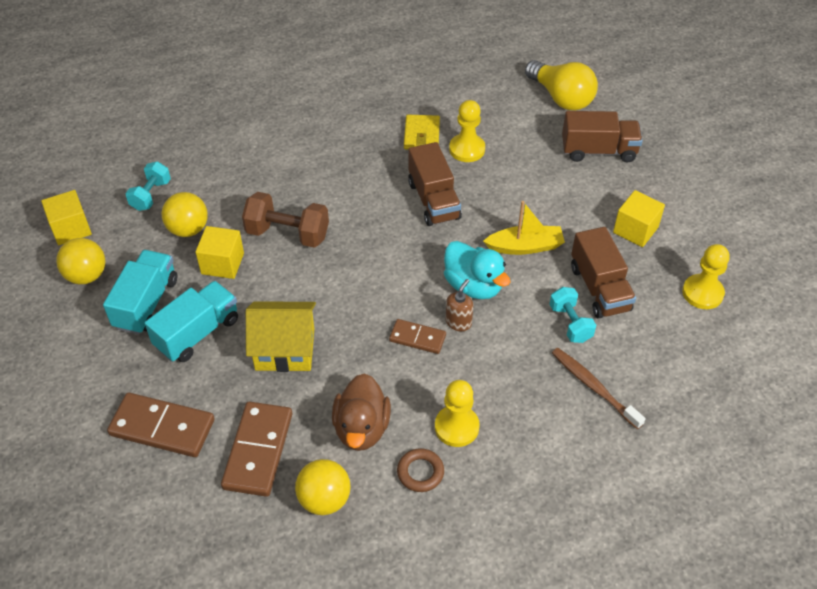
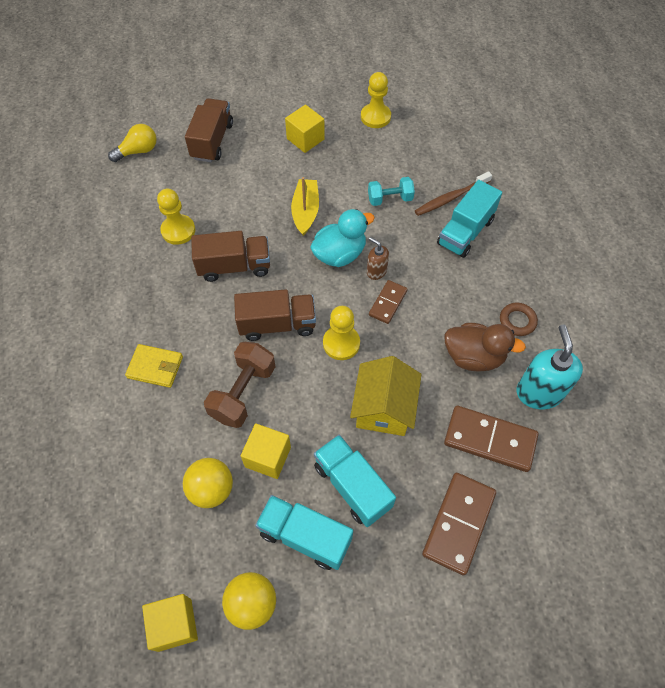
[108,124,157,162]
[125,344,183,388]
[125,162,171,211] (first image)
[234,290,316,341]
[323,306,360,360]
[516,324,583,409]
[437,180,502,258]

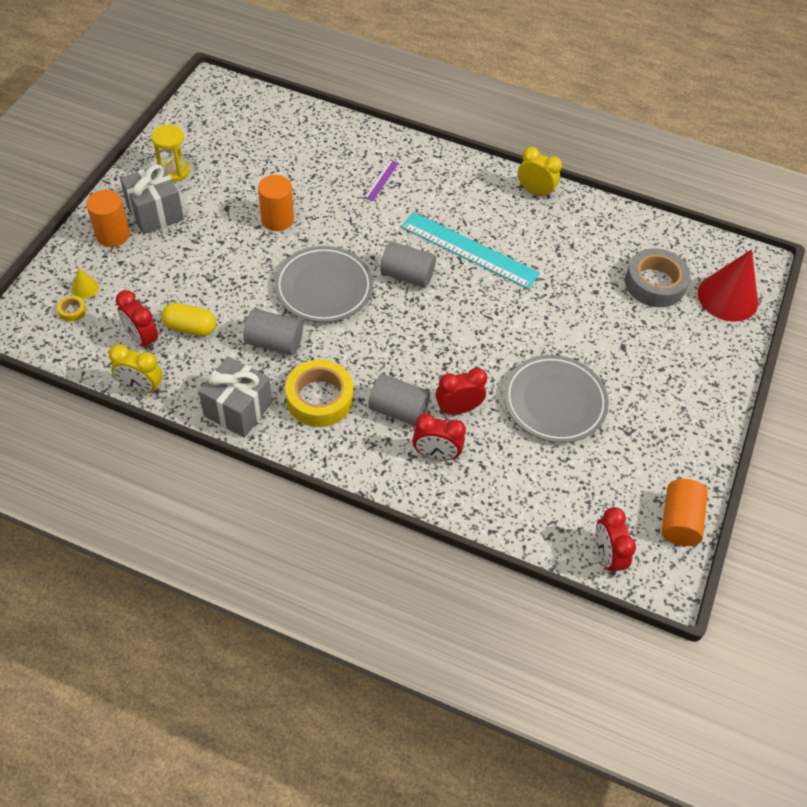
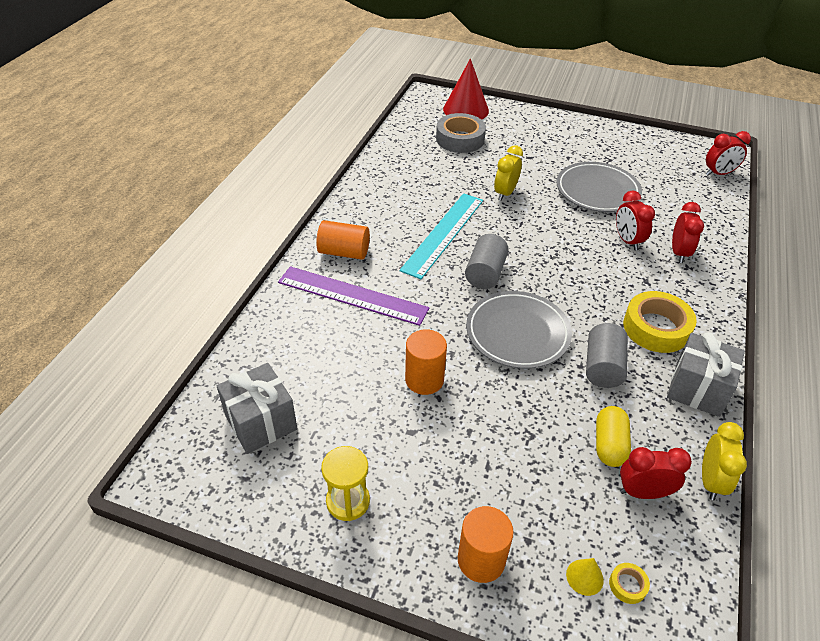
[494,145,523,201]
[278,266,429,326]
[217,363,297,454]
[620,447,692,499]
[368,374,430,426] (first image)
[316,220,370,260]

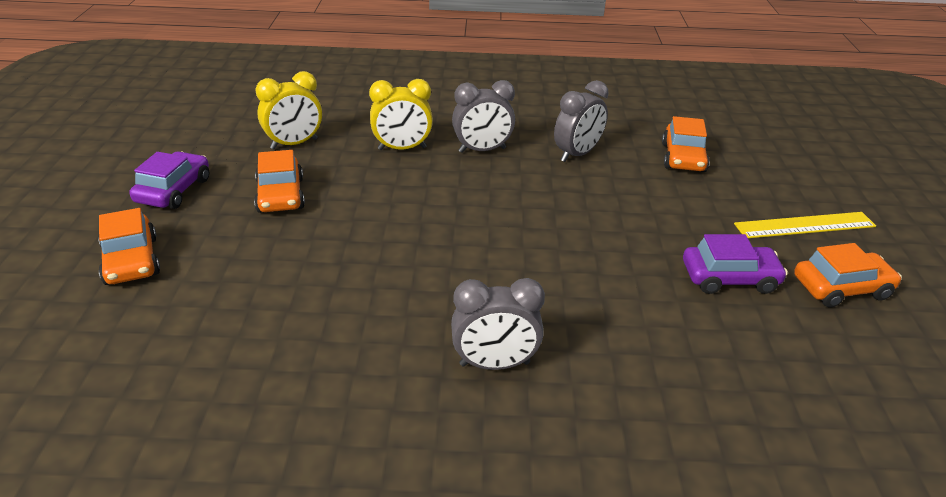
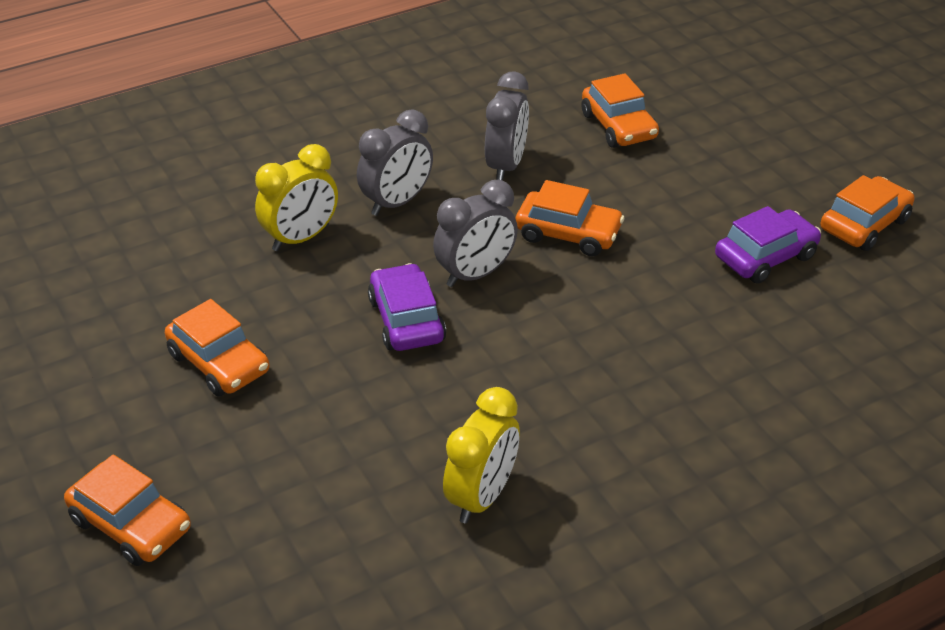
[443,387,520,523]
[368,263,446,351]
[734,212,876,238] (first image)
[433,180,518,287]
[516,180,624,256]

********

__PROBLEM REQUIREMENTS__.
When you copy the listing above, reproduce every line exactly and skip the images.

__RESULT OF THE TASK__.
[108,124,157,162]
[125,344,183,388]
[125,162,171,211] (first image)
[234,290,316,341]
[323,306,360,360]
[516,324,583,409]
[437,180,502,258]

[494,145,523,201]
[278,266,429,326]
[217,363,297,454]
[620,447,692,499]
[368,374,430,426] (first image)
[316,220,370,260]

[443,387,520,523]
[368,263,446,351]
[734,212,876,238] (first image)
[433,180,518,287]
[516,180,624,256]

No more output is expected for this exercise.